═════ SOURCE MATERIAL
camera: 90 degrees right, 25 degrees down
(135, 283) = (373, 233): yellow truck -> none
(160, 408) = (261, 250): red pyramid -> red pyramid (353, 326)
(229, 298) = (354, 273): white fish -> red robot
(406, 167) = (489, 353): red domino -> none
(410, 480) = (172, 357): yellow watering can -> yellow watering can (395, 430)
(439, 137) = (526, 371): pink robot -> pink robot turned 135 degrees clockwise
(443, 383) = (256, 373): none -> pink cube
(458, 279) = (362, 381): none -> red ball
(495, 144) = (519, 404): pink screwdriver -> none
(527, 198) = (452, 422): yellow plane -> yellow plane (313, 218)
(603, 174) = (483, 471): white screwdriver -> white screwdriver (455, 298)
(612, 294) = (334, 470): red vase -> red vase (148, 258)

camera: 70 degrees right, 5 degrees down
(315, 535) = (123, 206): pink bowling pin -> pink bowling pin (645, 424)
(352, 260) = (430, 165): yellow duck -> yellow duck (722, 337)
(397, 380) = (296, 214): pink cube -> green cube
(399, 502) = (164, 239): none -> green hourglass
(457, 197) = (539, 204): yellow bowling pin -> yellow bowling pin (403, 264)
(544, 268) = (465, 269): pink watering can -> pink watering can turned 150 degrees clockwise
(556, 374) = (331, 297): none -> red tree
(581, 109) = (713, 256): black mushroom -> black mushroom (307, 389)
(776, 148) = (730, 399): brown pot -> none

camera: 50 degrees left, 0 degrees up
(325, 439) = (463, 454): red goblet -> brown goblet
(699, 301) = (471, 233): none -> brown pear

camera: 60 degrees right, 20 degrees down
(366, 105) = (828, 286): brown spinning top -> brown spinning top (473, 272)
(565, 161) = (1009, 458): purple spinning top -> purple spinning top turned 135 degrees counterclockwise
══════════
* _BRIEF_: Return, word for word, every line from the line with "(527, 198) = (452, 422): yellow" to the final line of the data.

* _ANSWER BOX_:
(527, 198) = (452, 422): yellow plane -> yellow plane (313, 218)
(603, 174) = (483, 471): white screwdriver -> white screwdriver (455, 298)
(612, 294) = (334, 470): red vase -> red vase (148, 258)

camera: 70 degrees right, 5 degrees down
(315, 535) = (123, 206): pink bowling pin -> pink bowling pin (645, 424)
(352, 260) = (430, 165): yellow duck -> yellow duck (722, 337)
(397, 380) = (296, 214): pink cube -> green cube
(399, 502) = (164, 239): none -> green hourglass
(457, 197) = (539, 204): yellow bowling pin -> yellow bowling pin (403, 264)
(544, 268) = (465, 269): pink watering can -> pink watering can turned 150 degrees clockwise
(556, 374) = (331, 297): none -> red tree
(581, 109) = (713, 256): black mushroom -> black mushroom (307, 389)
(776, 148) = (730, 399): brown pot -> none

camera: 50 degrees left, 0 degrees up
(325, 439) = (463, 454): red goblet -> brown goblet
(699, 301) = (471, 233): none -> brown pear

camera: 60 degrees right, 20 degrees down
(366, 105) = (828, 286): brown spinning top -> brown spinning top (473, 272)
(565, 161) = (1009, 458): purple spinning top -> purple spinning top turned 135 degrees counterclockwise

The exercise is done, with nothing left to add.